Print all of the records. Exclude the images.

[Study material Boundary: Start]

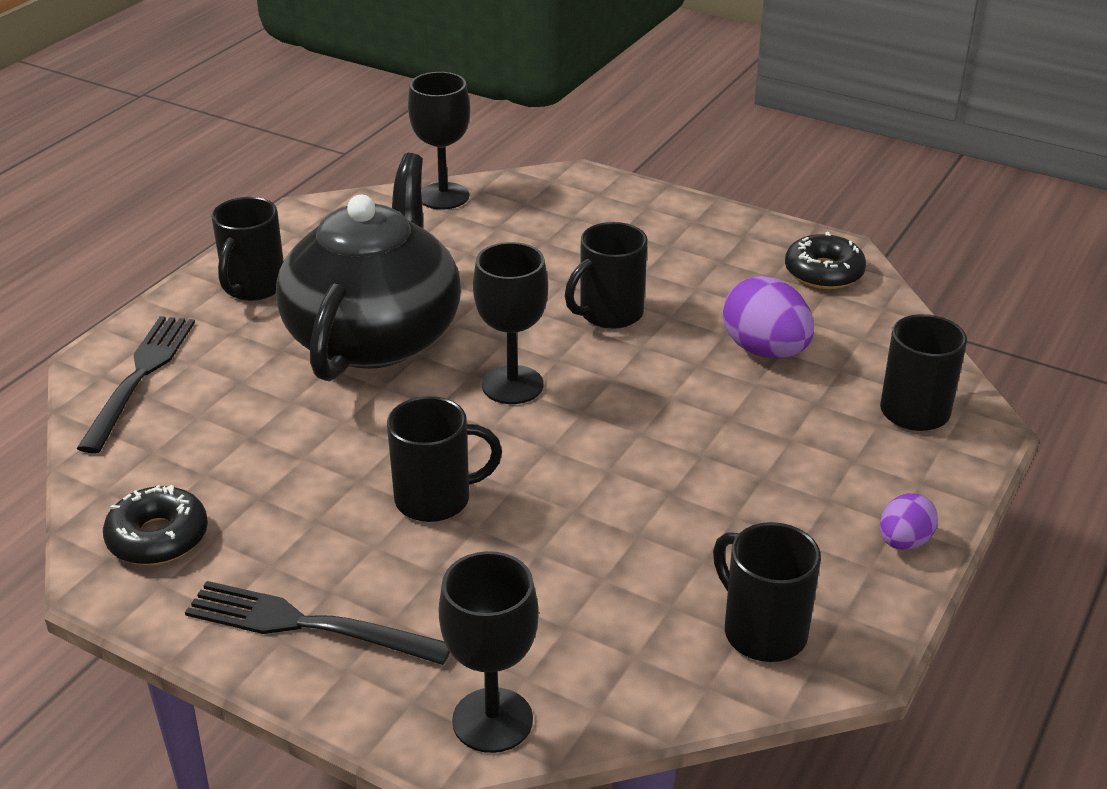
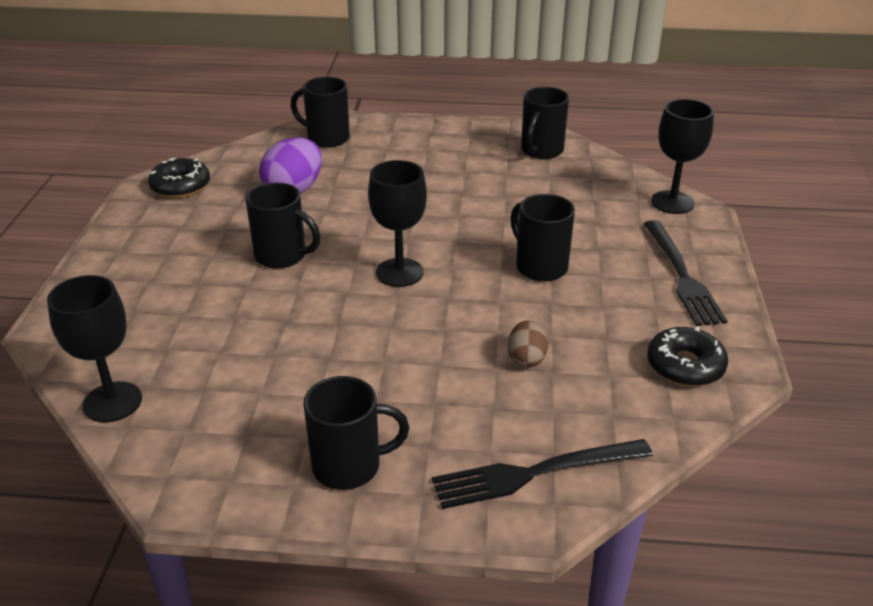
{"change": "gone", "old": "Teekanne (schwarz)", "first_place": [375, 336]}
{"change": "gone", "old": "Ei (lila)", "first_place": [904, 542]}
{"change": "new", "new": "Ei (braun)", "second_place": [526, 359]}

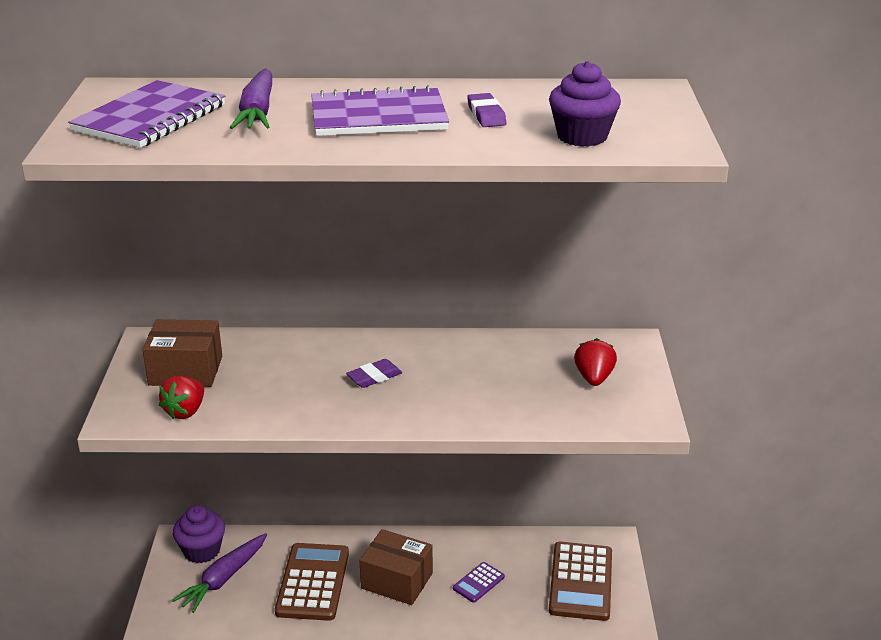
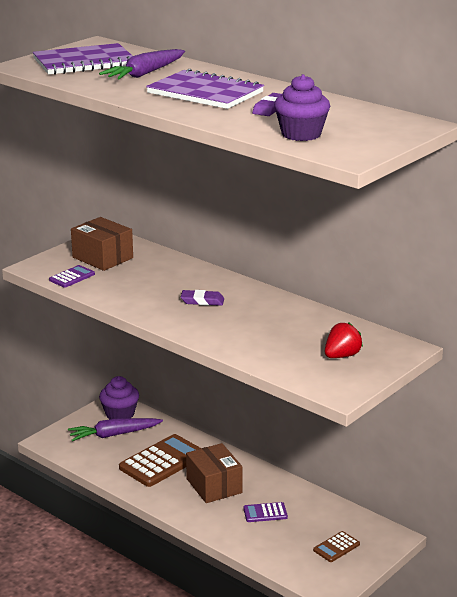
{"change": "swapped", "old": "Erdbeere (rot)", "new": "Taschenrechner (lila)", "first_place": [185, 411], "second_place": [72, 277]}
{"change": "scaled", "old": "Taschenrechner (braun)", "first_place": [580, 582], "second_place": [336, 547], "factor": 0.5}

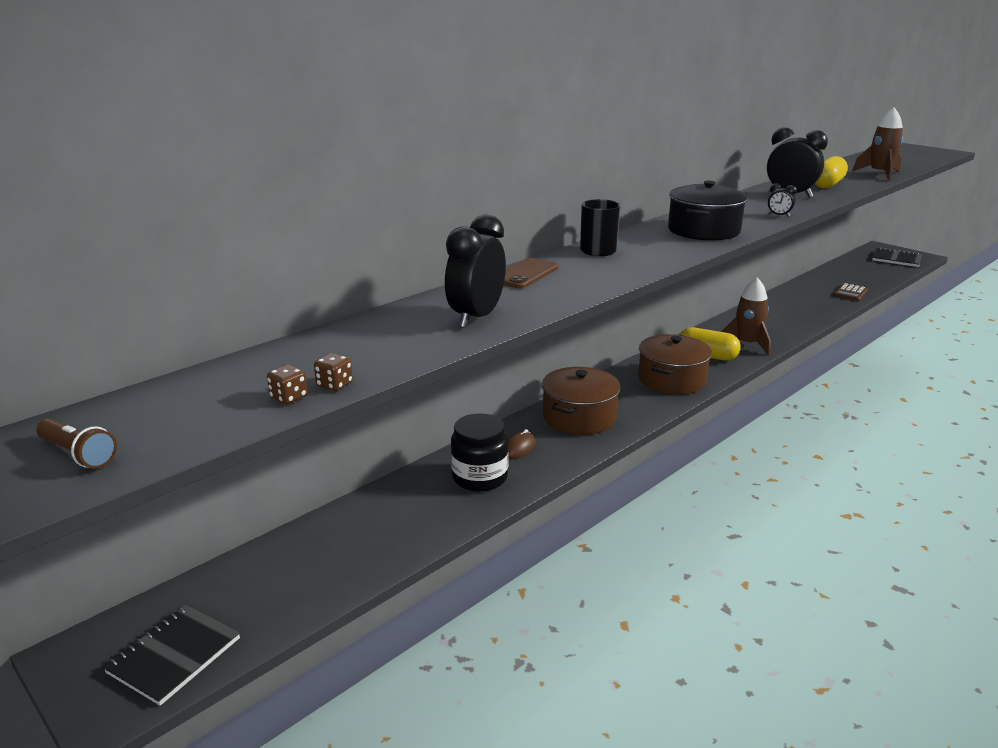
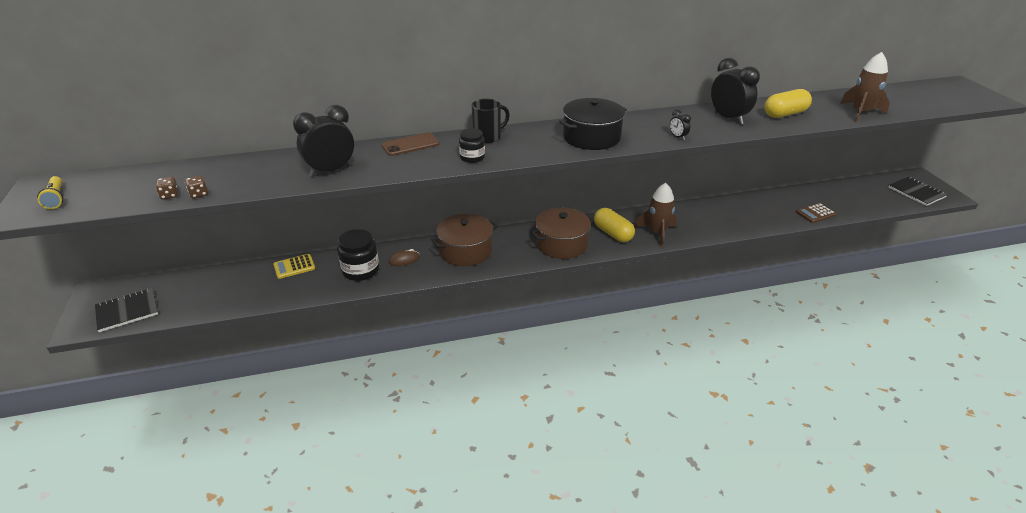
{"change": "new", "new": "Taschenrechner (gelb)", "second_place": [294, 267]}
{"change": "new", "new": "Einmachglas (schwarz)", "second_place": [472, 157]}
{"change": "repainted", "old": "Taschenlampe (braun)", "new": "Taschenlampe (gelb)", "first_place": [78, 454], "second_place": [56, 198]}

[Study material Boundary: End]

Result for this exercise:
{"change": "gone", "old": "Teekanne (schwarz)", "first_place": [375, 336]}
{"change": "gone", "old": "Ei (lila)", "first_place": [904, 542]}
{"change": "new", "new": "Ei (braun)", "second_place": [526, 359]}

{"change": "swapped", "old": "Erdbeere (rot)", "new": "Taschenrechner (lila)", "first_place": [185, 411], "second_place": [72, 277]}
{"change": "scaled", "old": "Taschenrechner (braun)", "first_place": [580, 582], "second_place": [336, 547], "factor": 0.5}

{"change": "new", "new": "Taschenrechner (gelb)", "second_place": [294, 267]}
{"change": "new", "new": "Einmachglas (schwarz)", "second_place": [472, 157]}
{"change": "repainted", "old": "Taschenlampe (braun)", "new": "Taschenlampe (gelb)", "first_place": [78, 454], "second_place": [56, 198]}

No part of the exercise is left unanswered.